:: DIRECTIONS ::
After locating the line that contains "bookcase: (195, 111) -> (249, 528), moved" in the records below, write out exactly that line and each line after it through the one that contains "trolley: (404, 542) -> (367, 320), turned -90", and nothing else.

:: RECORDS FOR THIS TASK ::
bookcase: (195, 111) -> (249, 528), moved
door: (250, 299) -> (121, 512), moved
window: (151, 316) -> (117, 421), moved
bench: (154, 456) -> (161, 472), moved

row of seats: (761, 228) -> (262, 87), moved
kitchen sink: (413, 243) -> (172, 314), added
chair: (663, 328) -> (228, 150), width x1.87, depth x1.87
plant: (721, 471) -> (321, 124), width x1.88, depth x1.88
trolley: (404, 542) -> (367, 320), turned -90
* * *
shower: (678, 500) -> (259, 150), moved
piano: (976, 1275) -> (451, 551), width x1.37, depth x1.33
---
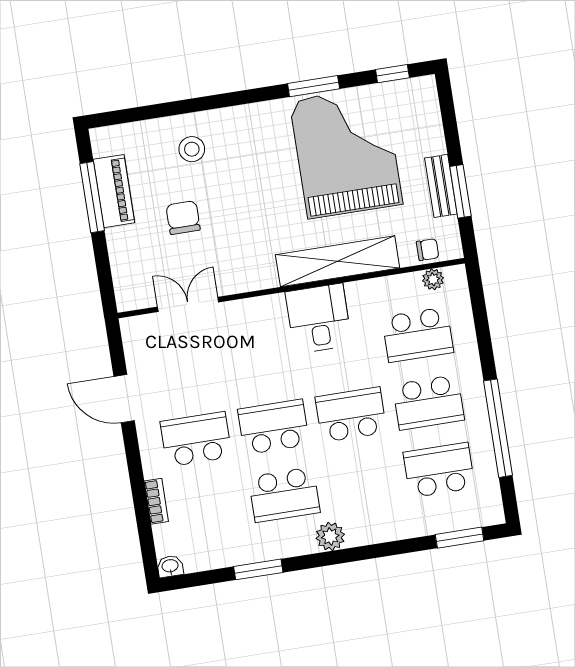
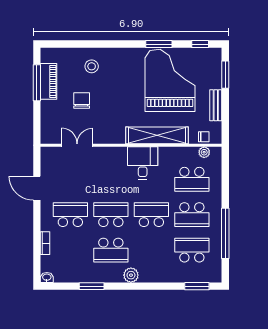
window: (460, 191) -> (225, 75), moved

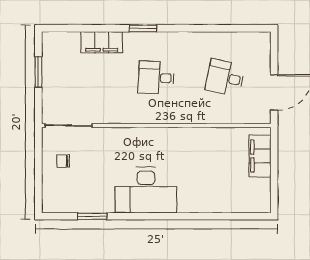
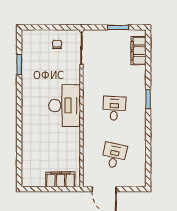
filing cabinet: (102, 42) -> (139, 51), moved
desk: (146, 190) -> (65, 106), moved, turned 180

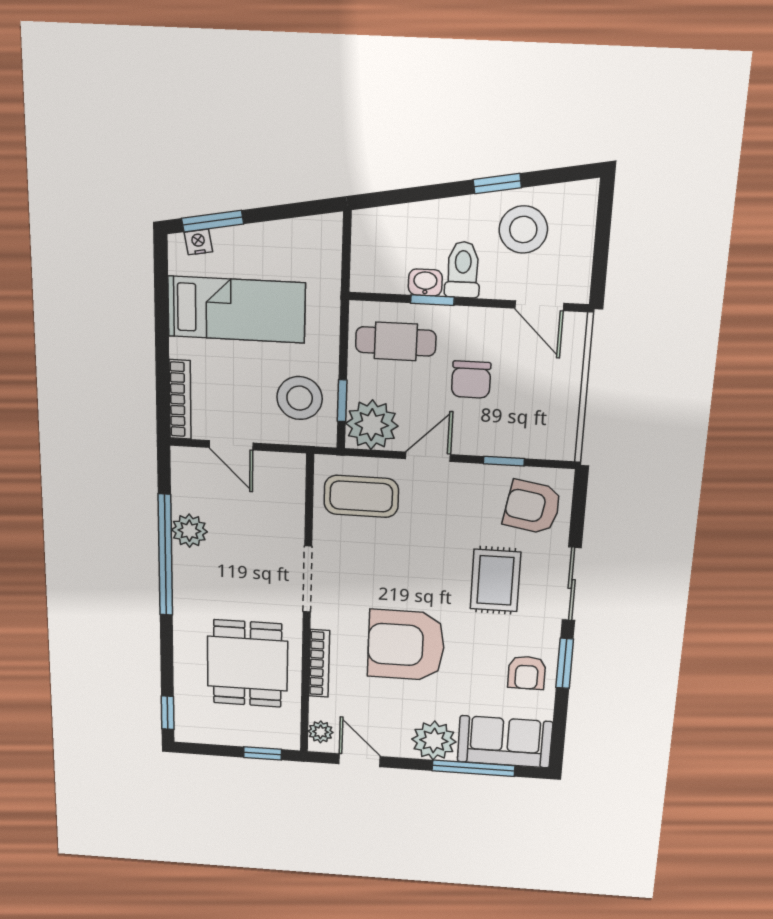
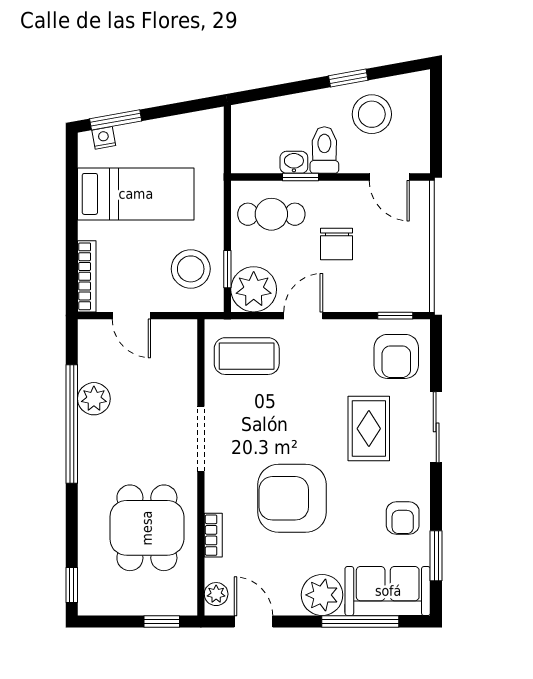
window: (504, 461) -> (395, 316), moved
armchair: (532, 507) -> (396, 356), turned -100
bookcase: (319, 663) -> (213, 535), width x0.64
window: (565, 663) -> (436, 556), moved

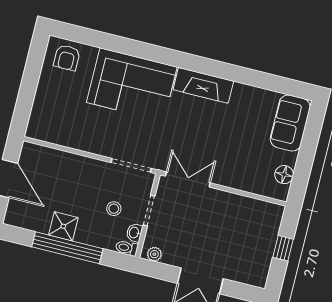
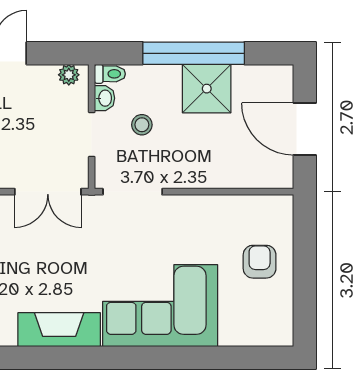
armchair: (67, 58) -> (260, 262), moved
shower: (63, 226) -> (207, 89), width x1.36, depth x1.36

:: RESPONSE BELOW ::
bookcase: (195, 111) -> (249, 528), moved
door: (250, 299) -> (121, 512), moved
window: (151, 316) -> (117, 421), moved
bench: (154, 456) -> (161, 472), moved

row of seats: (761, 228) -> (262, 87), moved
kitchen sink: (413, 243) -> (172, 314), added
chair: (663, 328) -> (228, 150), width x1.87, depth x1.87
plant: (721, 471) -> (321, 124), width x1.88, depth x1.88
trolley: (404, 542) -> (367, 320), turned -90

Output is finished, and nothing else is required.